→ **Problem to solve**: Return only the line containing "RTC2 pin SCL: D4 -> A0" and each line after it, exactly as written, through the end of the records.

→ **Collected data entries**:
<<<<

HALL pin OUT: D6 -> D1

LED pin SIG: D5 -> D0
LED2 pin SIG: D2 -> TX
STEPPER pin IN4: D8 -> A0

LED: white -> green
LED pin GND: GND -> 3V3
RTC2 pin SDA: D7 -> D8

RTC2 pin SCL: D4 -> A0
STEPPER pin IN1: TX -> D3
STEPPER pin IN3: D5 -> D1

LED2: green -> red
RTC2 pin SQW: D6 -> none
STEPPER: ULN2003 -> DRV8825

>>>>

→ **Written answer**:
RTC2 pin SCL: D4 -> A0
STEPPER pin IN1: TX -> D3
STEPPER pin IN3: D5 -> D1

LED2: green -> red
RTC2 pin SQW: D6 -> none
STEPPER: ULN2003 -> DRV8825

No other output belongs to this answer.